→ **Task**: What you return must match the entries word for word, minus the pictures.

→ **Listed entries**:
• • • • • • •

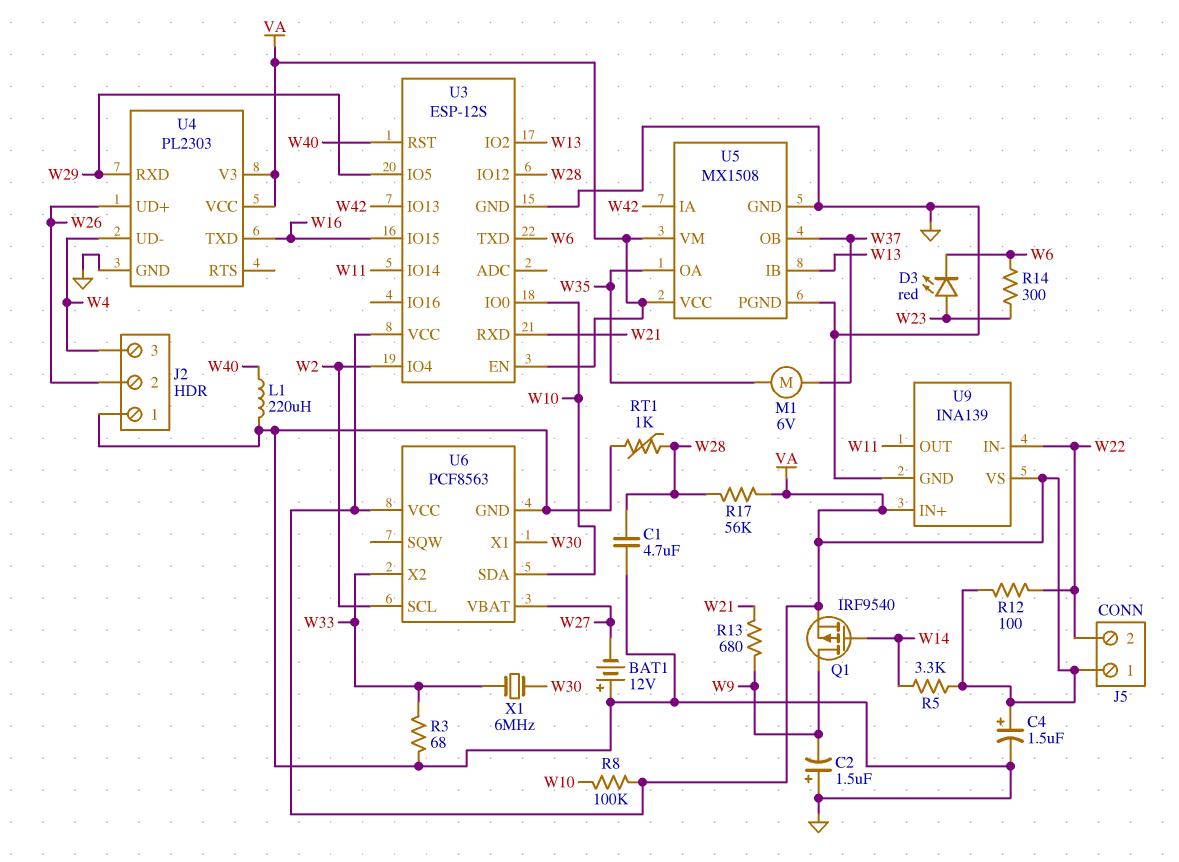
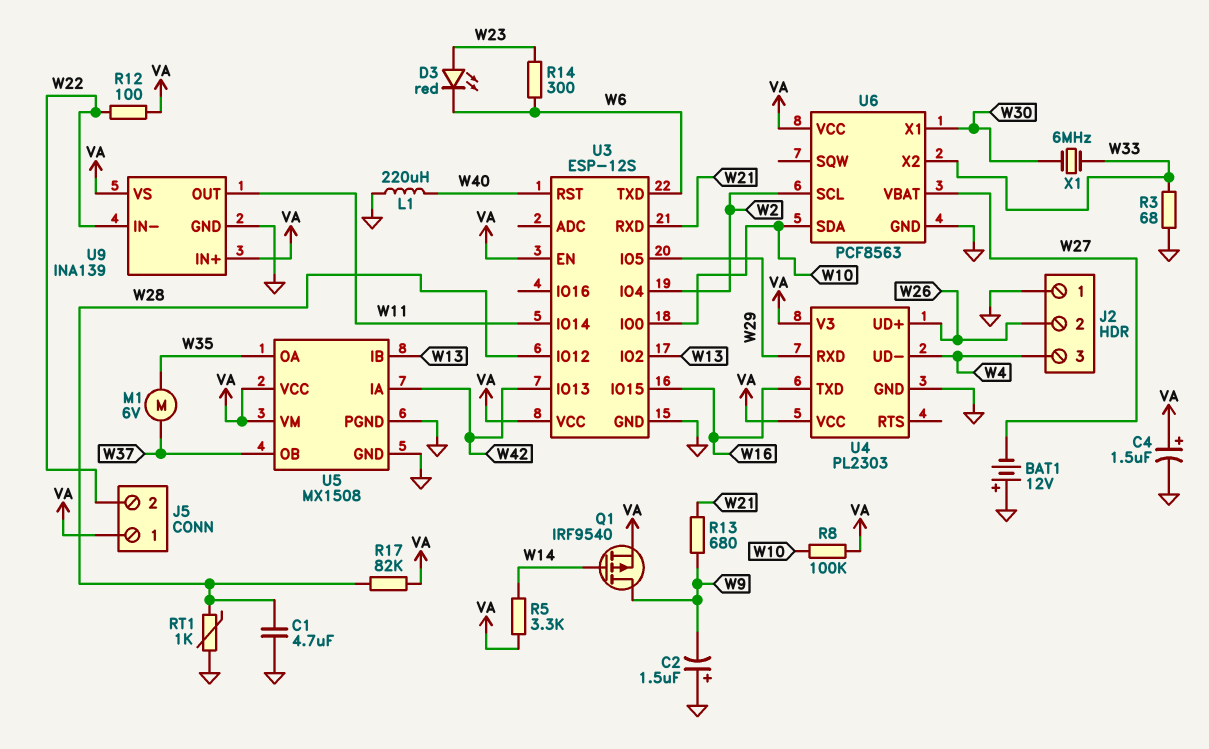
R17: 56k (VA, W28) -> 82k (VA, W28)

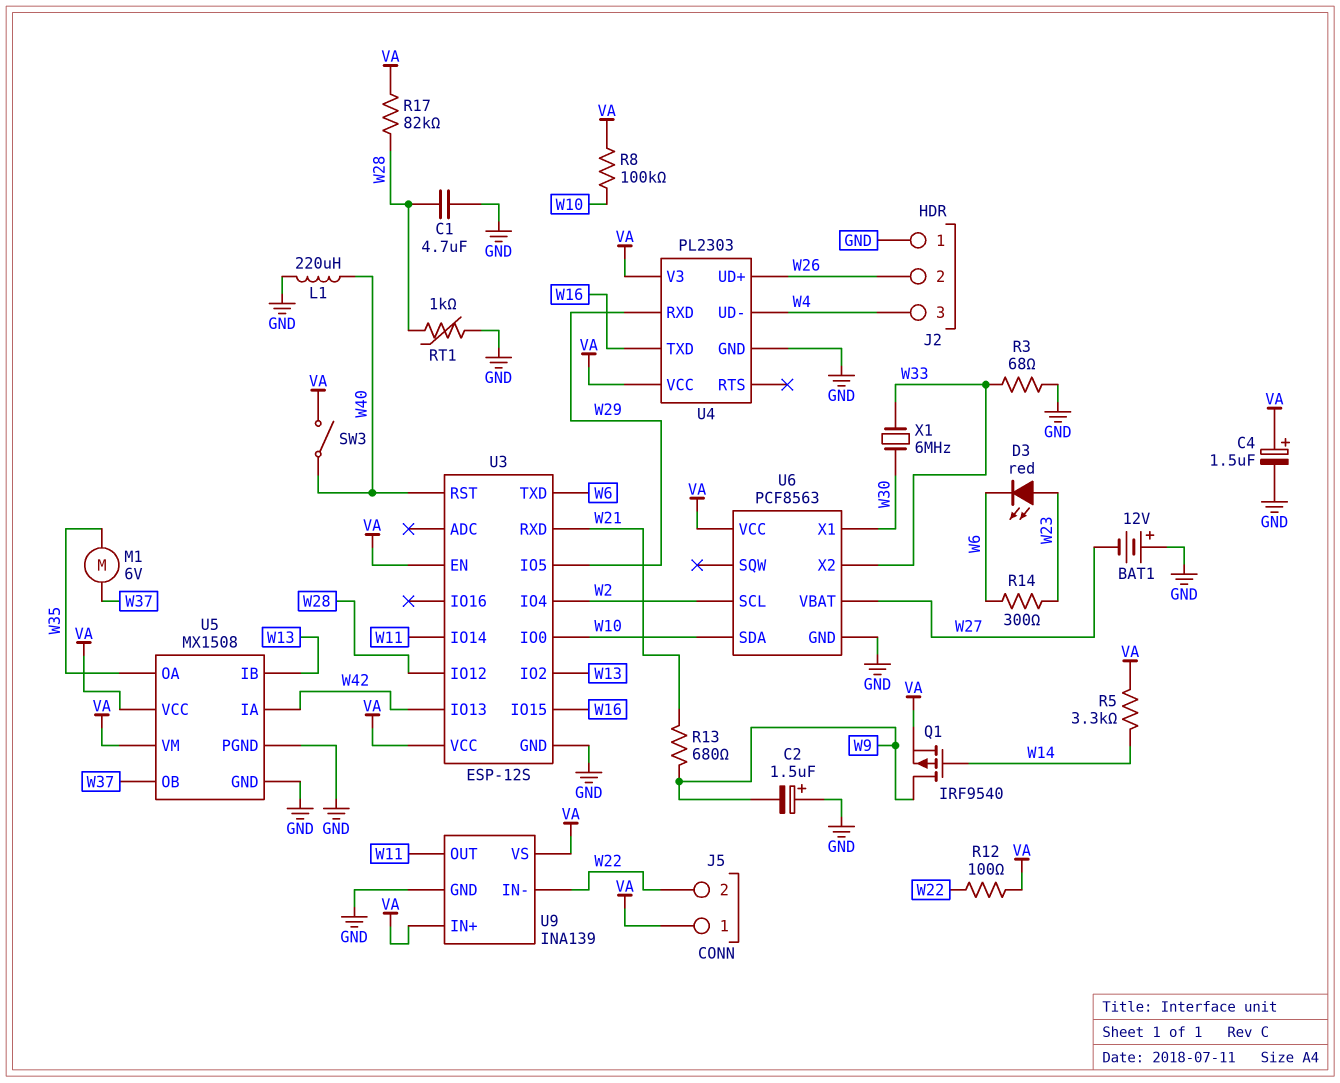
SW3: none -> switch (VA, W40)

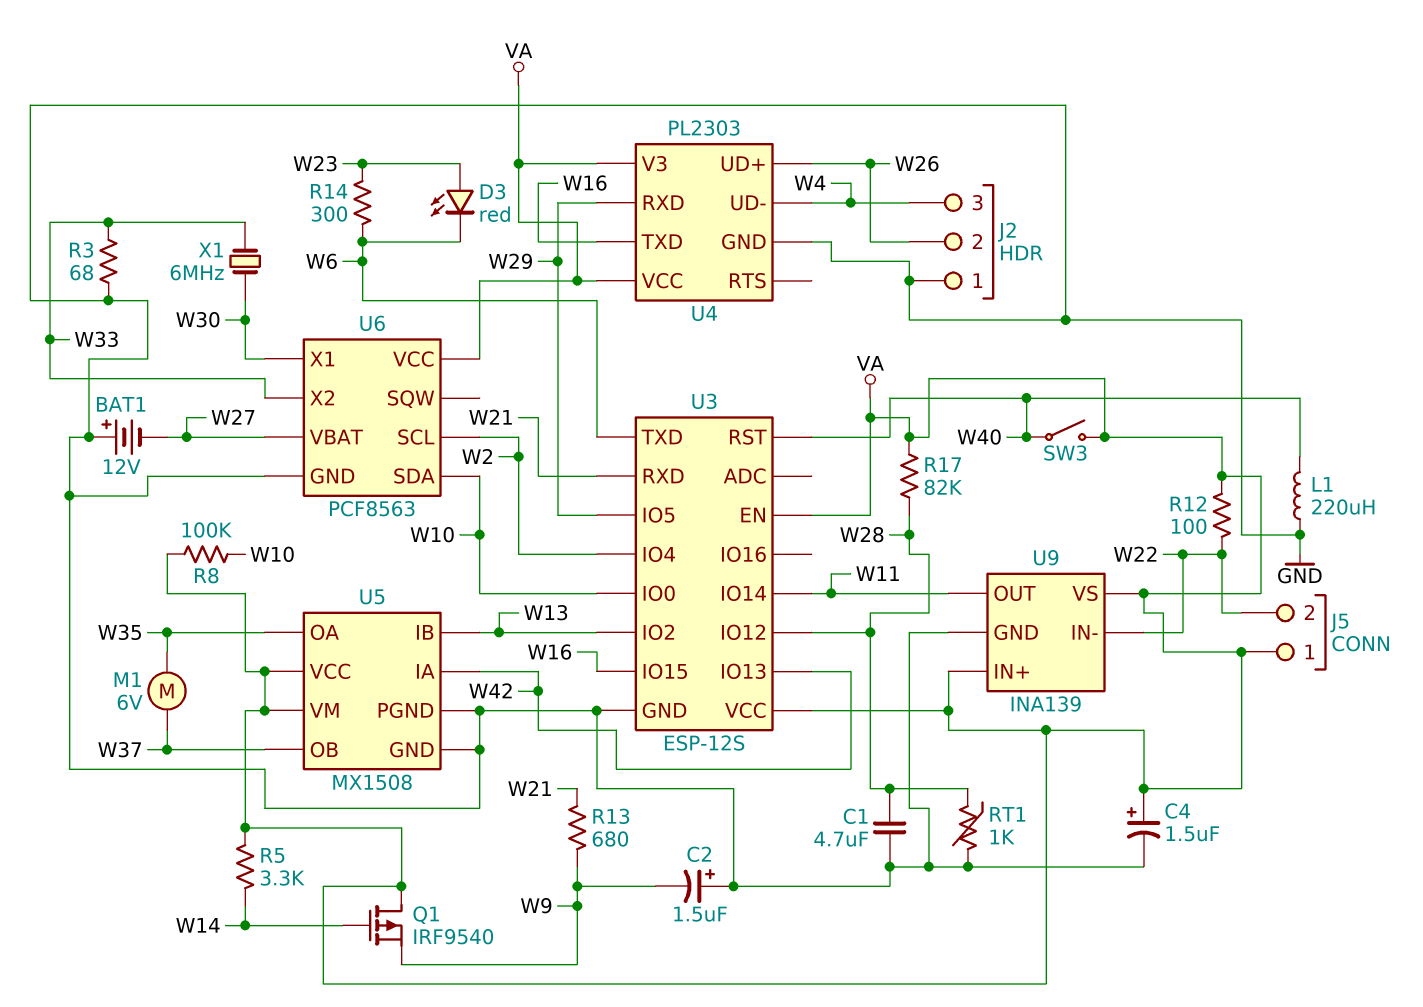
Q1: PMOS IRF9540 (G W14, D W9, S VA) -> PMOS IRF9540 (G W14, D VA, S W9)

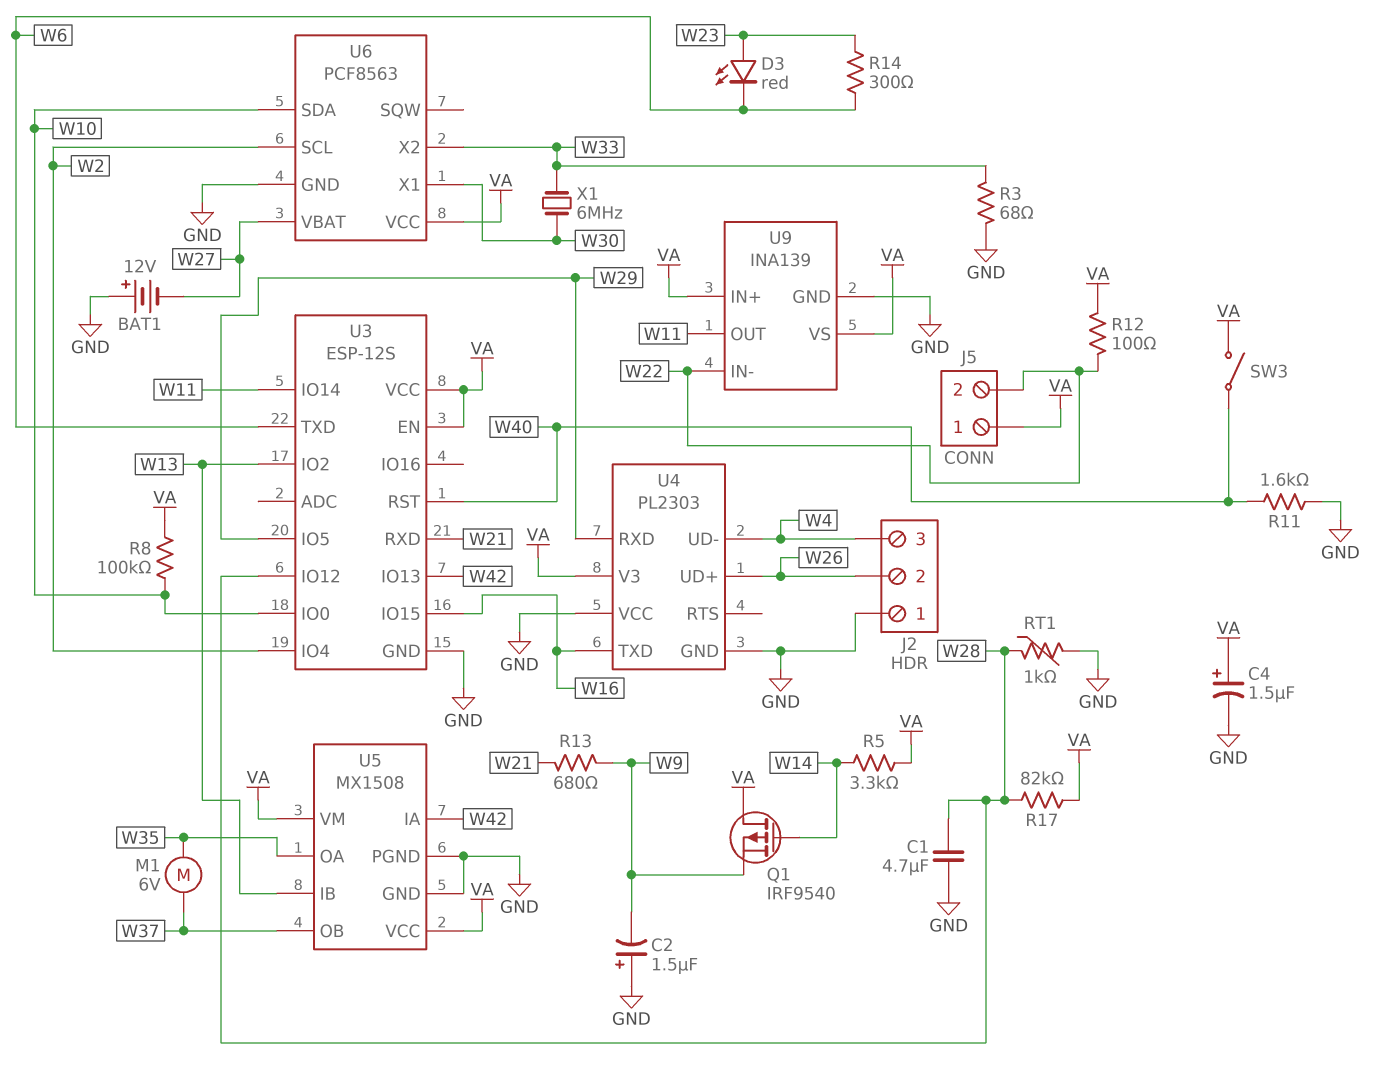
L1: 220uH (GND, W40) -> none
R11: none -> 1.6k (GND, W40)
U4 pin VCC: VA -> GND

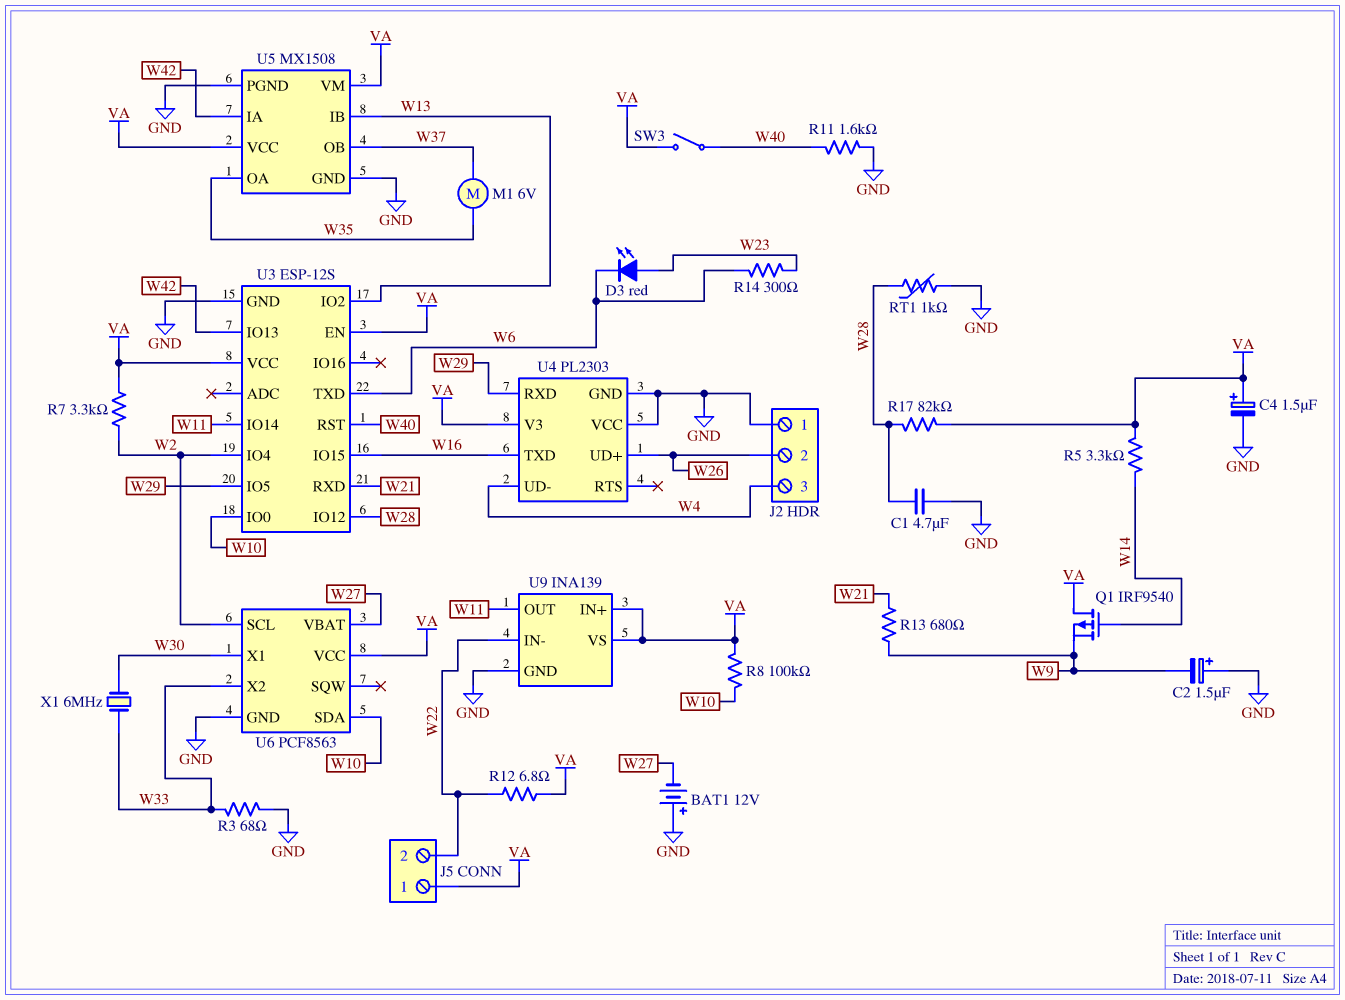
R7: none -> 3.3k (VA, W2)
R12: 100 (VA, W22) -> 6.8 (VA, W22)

• • • • • • •

→ **Solution for this problem**:
R17: 56k (VA, W28) -> 82k (VA, W28)

SW3: none -> switch (VA, W40)

Q1: PMOS IRF9540 (G W14, D W9, S VA) -> PMOS IRF9540 (G W14, D VA, S W9)

L1: 220uH (GND, W40) -> none
R11: none -> 1.6k (GND, W40)
U4 pin VCC: VA -> GND

R7: none -> 3.3k (VA, W2)
R12: 100 (VA, W22) -> 6.8 (VA, W22)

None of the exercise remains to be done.